> **How to complete this task**
Return each line of the listing that contains the string "jaune".
*** Task data ***
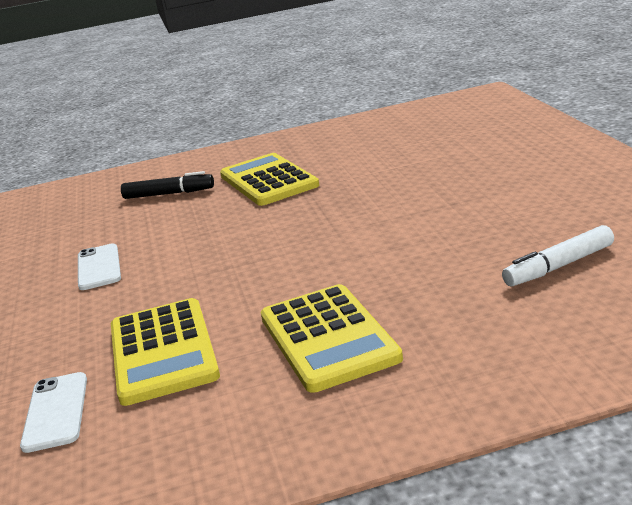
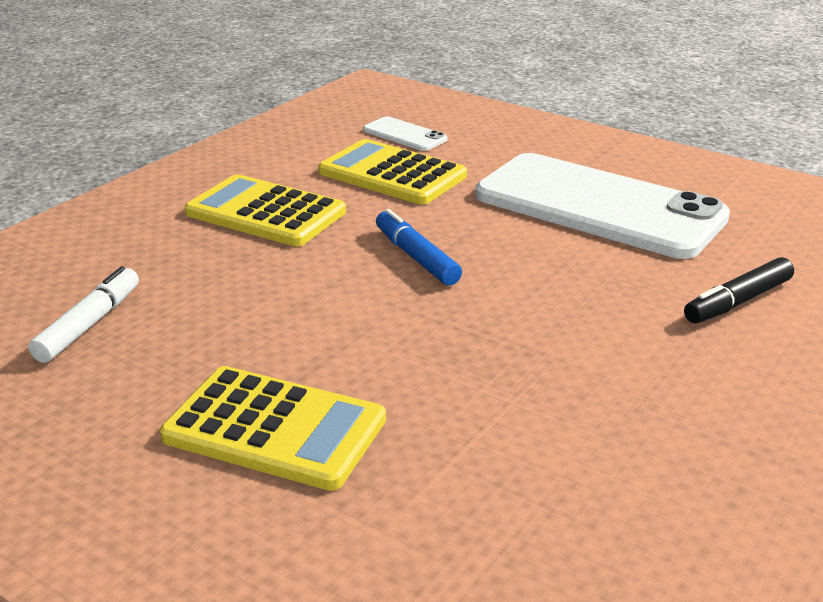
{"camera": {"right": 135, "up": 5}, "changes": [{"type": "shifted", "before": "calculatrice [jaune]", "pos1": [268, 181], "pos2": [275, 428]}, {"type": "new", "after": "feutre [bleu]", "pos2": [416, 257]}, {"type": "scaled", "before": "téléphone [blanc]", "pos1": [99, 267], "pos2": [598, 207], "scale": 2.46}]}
***
*** Task data ***
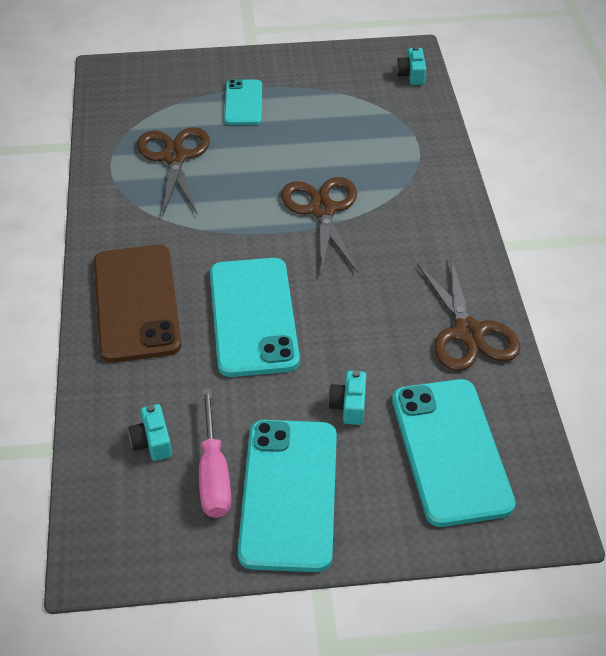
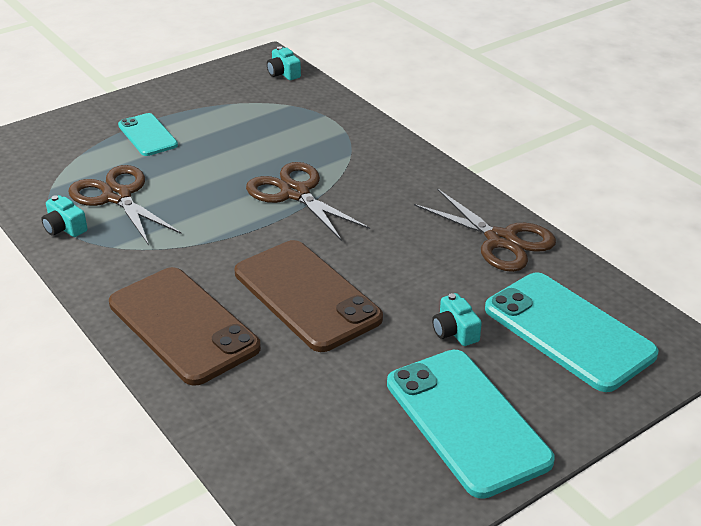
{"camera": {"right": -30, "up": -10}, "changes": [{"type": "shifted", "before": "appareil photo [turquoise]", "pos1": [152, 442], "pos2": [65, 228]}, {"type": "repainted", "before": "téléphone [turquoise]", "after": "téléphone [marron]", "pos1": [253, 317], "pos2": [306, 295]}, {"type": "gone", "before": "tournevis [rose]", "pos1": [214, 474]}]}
***
*** Task data ***
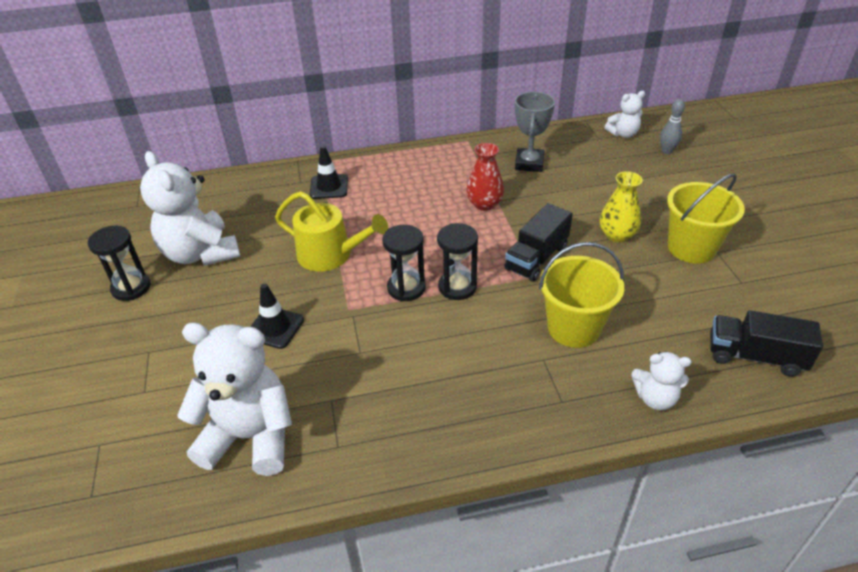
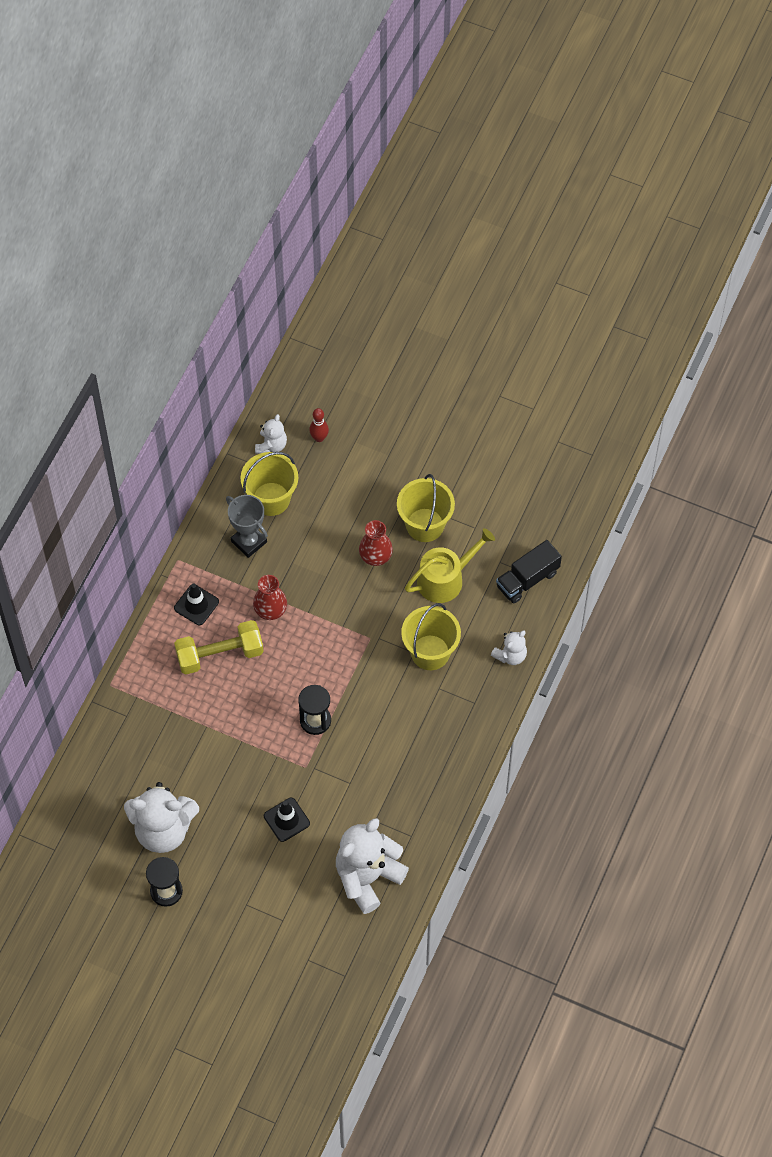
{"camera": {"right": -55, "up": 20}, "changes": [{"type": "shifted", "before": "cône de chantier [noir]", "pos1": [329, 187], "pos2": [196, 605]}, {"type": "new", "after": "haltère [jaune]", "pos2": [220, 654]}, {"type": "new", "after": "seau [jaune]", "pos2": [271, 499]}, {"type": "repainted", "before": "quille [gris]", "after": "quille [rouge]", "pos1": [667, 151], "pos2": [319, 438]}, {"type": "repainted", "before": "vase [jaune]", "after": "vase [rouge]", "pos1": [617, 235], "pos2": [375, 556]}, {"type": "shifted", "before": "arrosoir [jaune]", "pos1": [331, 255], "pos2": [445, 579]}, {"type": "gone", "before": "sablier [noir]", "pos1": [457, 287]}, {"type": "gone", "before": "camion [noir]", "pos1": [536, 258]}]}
***
> **Answer space**
{"camera": {"right": 135, "up": 5}, "changes": [{"type": "shifted", "before": "calculatrice [jaune]", "pos1": [268, 181], "pos2": [275, 428]}, {"type": "new", "after": "feutre [bleu]", "pos2": [416, 257]}, {"type": "scaled", "before": "téléphone [blanc]", "pos1": [99, 267], "pos2": [598, 207], "scale": 2.46}]}
{"camera": {"right": -55, "up": 20}, "changes": [{"type": "shifted", "before": "cône de chantier [noir]", "pos1": [329, 187], "pos2": [196, 605]}, {"type": "new", "after": "haltère [jaune]", "pos2": [220, 654]}, {"type": "new", "after": "seau [jaune]", "pos2": [271, 499]}, {"type": "repainted", "before": "quille [gris]", "after": "quille [rouge]", "pos1": [667, 151], "pos2": [319, 438]}, {"type": "repainted", "before": "vase [jaune]", "after": "vase [rouge]", "pos1": [617, 235], "pos2": [375, 556]}, {"type": "shifted", "before": "arrosoir [jaune]", "pos1": [331, 255], "pos2": [445, 579]}, {"type": "gone", "before": "sablier [noir]", "pos1": [457, 287]}, {"type": "gone", "before": "camion [noir]", "pos1": [536, 258]}]}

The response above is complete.